▸ **The data**
● ● ●

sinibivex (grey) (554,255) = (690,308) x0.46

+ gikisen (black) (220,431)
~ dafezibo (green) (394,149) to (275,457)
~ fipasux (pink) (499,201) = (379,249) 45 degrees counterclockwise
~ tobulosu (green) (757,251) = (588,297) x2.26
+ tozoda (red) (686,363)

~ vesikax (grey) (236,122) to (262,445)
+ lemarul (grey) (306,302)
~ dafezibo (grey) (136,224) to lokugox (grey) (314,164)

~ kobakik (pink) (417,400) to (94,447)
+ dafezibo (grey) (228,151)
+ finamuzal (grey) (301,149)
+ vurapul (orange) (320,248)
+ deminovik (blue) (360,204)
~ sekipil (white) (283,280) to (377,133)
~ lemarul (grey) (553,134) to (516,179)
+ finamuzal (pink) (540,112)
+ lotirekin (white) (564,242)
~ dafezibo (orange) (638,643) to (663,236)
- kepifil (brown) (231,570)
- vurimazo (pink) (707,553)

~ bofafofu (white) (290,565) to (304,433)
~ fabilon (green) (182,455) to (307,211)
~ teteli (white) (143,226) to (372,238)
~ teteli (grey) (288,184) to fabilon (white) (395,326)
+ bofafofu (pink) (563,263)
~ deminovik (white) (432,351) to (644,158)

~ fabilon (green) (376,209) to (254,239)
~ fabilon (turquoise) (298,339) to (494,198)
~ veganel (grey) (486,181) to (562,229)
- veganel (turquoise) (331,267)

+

● ● ●

▸ **Problem to work on**
What is needed is a word-for-word copy of the records.

▸ **Output for this task**
sinibivex (grey) (554,255) = (690,308) x0.46

+ gikisen (black) (220,431)
~ dafezibo (green) (394,149) to (275,457)
~ fipasux (pink) (499,201) = (379,249) 45 degrees counterclockwise
~ tobulosu (green) (757,251) = (588,297) x2.26
+ tozoda (red) (686,363)

~ vesikax (grey) (236,122) to (262,445)
+ lemarul (grey) (306,302)
~ dafezibo (grey) (136,224) to lokugox (grey) (314,164)

~ kobakik (pink) (417,400) to (94,447)
+ dafezibo (grey) (228,151)
+ finamuzal (grey) (301,149)
+ vurapul (orange) (320,248)
+ deminovik (blue) (360,204)
~ sekipil (white) (283,280) to (377,133)
~ lemarul (grey) (553,134) to (516,179)
+ finamuzal (pink) (540,112)
+ lotirekin (white) (564,242)
~ dafezibo (orange) (638,643) to (663,236)
- kepifil (brown) (231,570)
- vurimazo (pink) (707,553)

~ bofafofu (white) (290,565) to (304,433)
~ fabilon (green) (182,455) to (307,211)
~ teteli (white) (143,226) to (372,238)
~ teteli (grey) (288,184) to fabilon (white) (395,326)
+ bofafofu (pink) (563,263)
~ deminovik (white) (432,351) to (644,158)

~ fabilon (green) (376,209) to (254,239)
~ fabilon (turquoise) (298,339) to (494,198)
~ veganel (grey) (486,181) to (562,229)
- veganel (turquoise) (331,267)

+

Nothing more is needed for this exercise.